Task directions |
Across the records below, report how many lines include the word "degrees", stating the number alone.

Task input |
------------

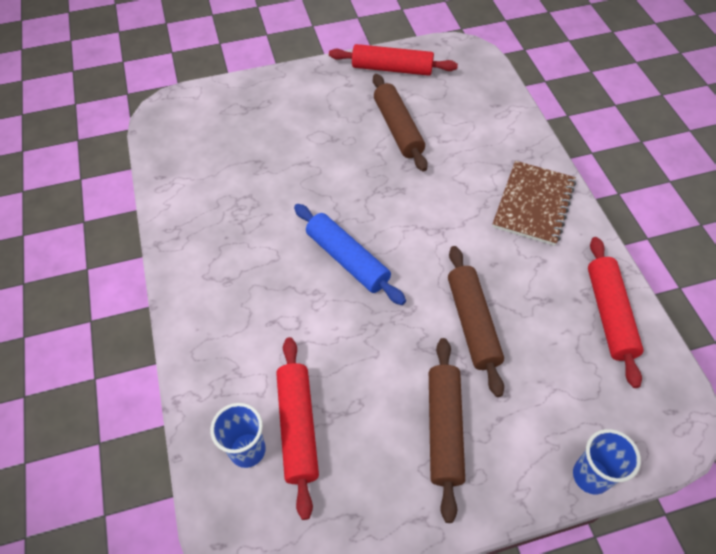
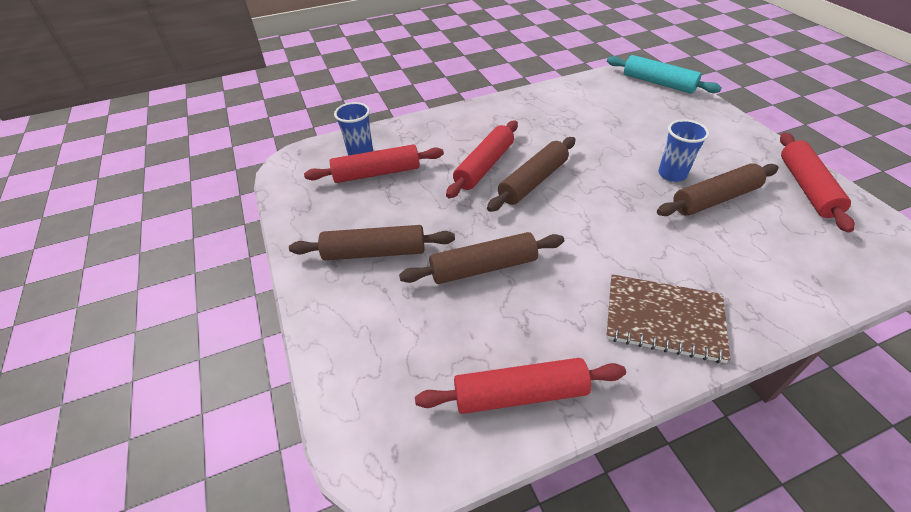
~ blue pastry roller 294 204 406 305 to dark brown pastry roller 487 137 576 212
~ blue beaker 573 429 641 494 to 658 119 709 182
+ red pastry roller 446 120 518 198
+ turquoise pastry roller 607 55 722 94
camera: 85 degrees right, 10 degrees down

------------

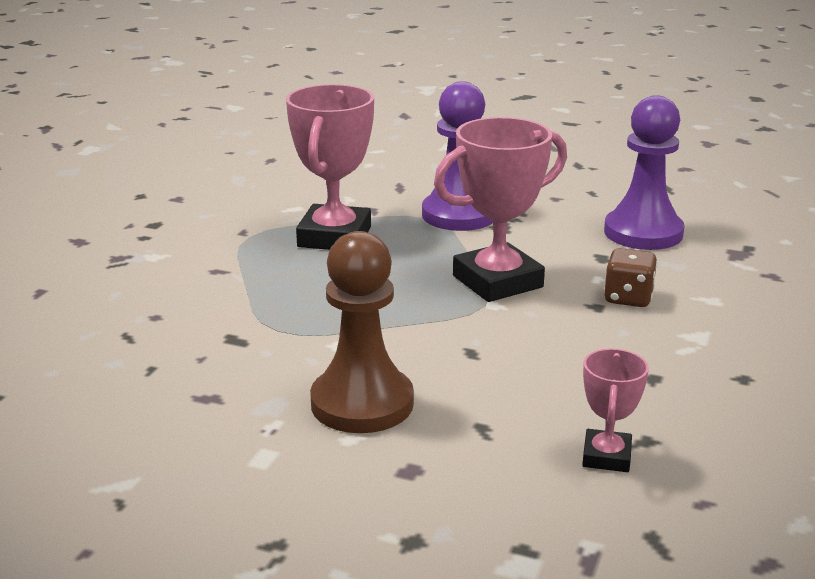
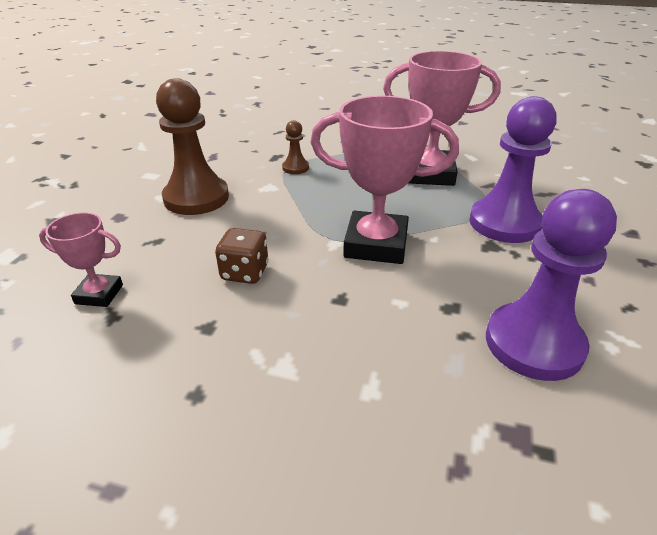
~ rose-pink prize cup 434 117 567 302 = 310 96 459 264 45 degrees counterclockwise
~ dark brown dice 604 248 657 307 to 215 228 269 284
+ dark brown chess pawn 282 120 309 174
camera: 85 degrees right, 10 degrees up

------------

Written reply |
3